◆ **Activity**:
Reproduce only the lines that run from the line with "R3: 5.6k (GND, NET3) -> 5.6k (5V, NET3)" to the last line of the material, both ends included, exactly as they appear.

◆ **Input records**:
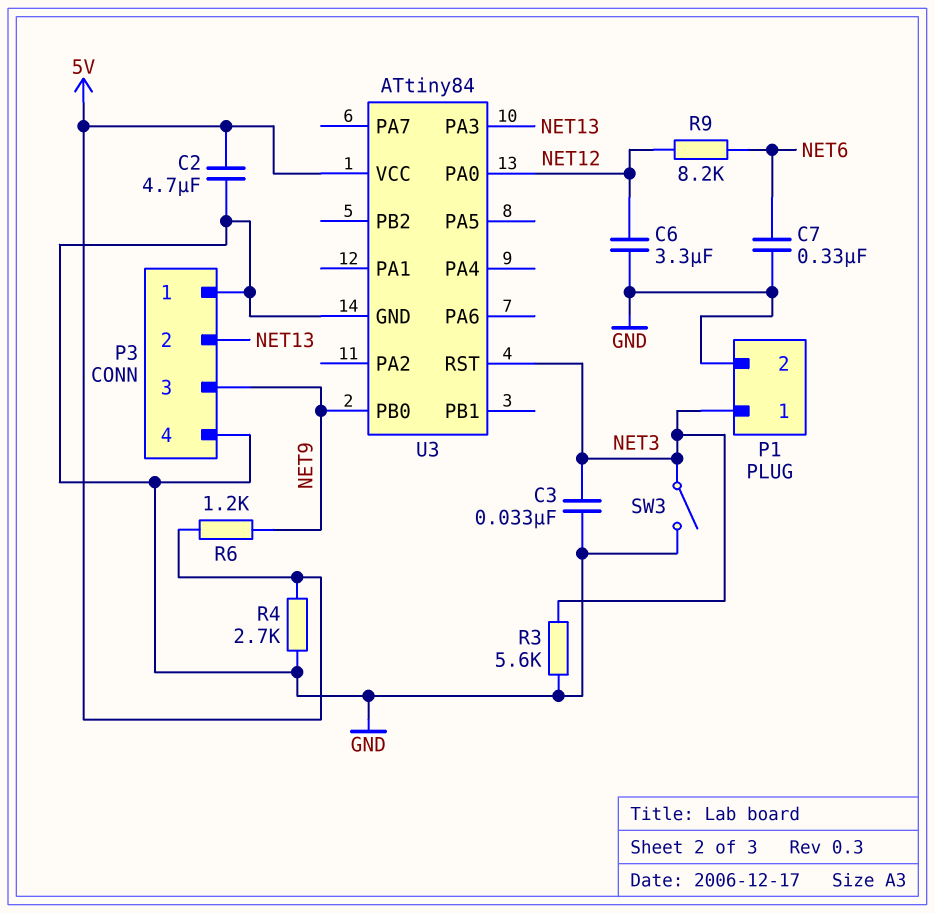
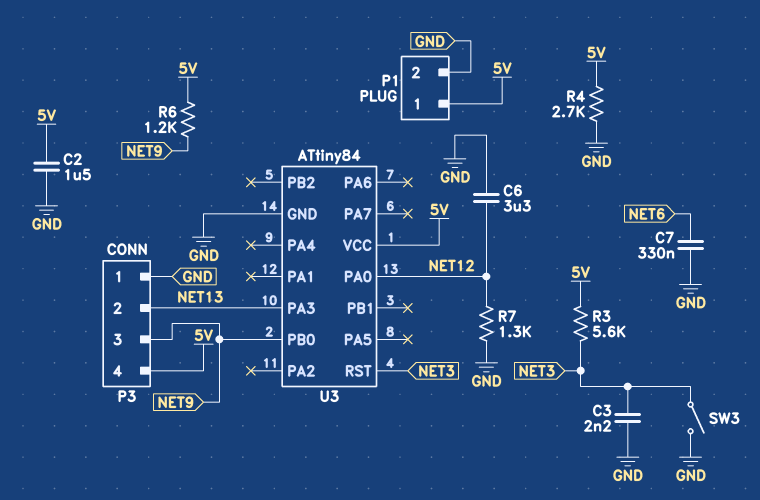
C2: 4.7uF (5V, GND) -> 1.5uF (5V, GND)
C3: 33nF (GND, NET3) -> 2.2nF (GND, NET3)
P1 pin 1: NET3 -> 5V
P3 pin 4: GND -> 5V
R3: 5.6k (GND, NET3) -> 5.6k (5V, NET3)
R7: none -> 1.3k (GND, NET12)
R9: 8.2k (NET6, NET12) -> none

◆ **Reply**:
R3: 5.6k (GND, NET3) -> 5.6k (5V, NET3)
R7: none -> 1.3k (GND, NET12)
R9: 8.2k (NET6, NET12) -> none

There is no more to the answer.